START Data to examine

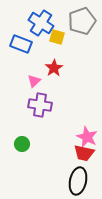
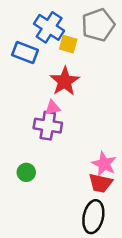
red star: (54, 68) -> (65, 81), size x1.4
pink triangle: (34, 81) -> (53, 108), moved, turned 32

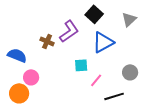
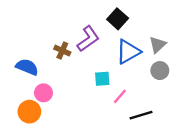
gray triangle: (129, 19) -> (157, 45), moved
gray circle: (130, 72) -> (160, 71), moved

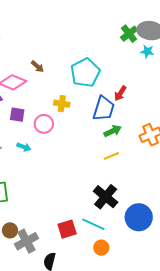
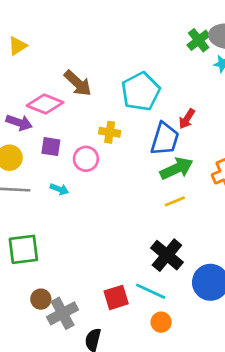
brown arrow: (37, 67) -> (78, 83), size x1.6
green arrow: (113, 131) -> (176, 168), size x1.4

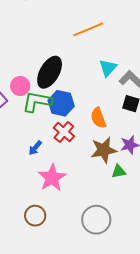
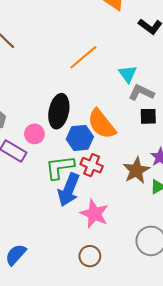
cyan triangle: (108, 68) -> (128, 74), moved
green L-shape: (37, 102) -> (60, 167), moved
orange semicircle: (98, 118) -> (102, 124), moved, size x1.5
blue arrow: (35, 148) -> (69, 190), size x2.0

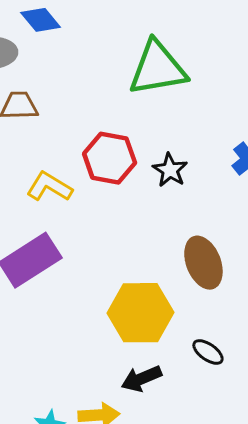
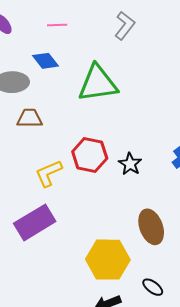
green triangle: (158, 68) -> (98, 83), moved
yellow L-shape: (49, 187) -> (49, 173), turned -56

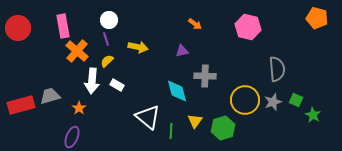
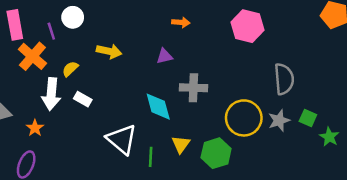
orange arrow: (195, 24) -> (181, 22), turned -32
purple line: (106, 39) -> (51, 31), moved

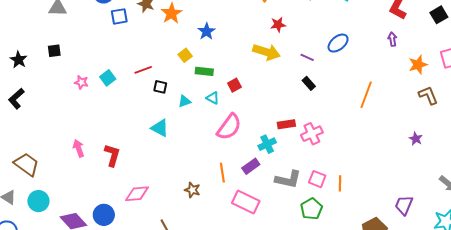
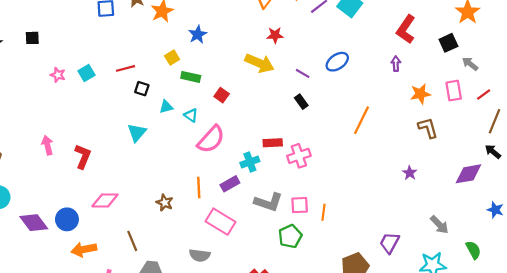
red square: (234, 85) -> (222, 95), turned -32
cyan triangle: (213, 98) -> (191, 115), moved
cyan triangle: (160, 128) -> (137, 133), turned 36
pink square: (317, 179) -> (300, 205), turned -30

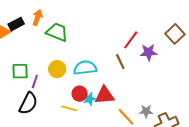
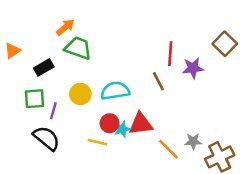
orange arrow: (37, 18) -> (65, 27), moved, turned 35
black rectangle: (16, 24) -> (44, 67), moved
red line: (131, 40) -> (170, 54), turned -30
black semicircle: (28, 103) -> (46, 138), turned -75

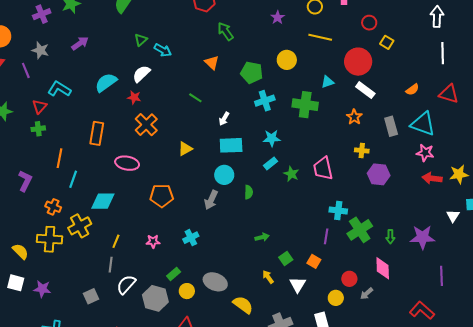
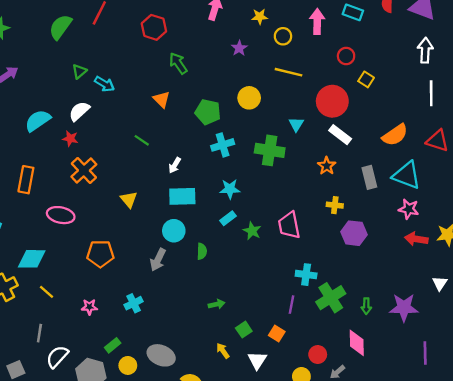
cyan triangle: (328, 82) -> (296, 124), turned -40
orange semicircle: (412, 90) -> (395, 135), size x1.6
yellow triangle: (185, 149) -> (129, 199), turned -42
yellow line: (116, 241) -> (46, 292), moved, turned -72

END Data to examine

The answer must be a single number: how many lines above contain the word "orange".

Finished exercise —
4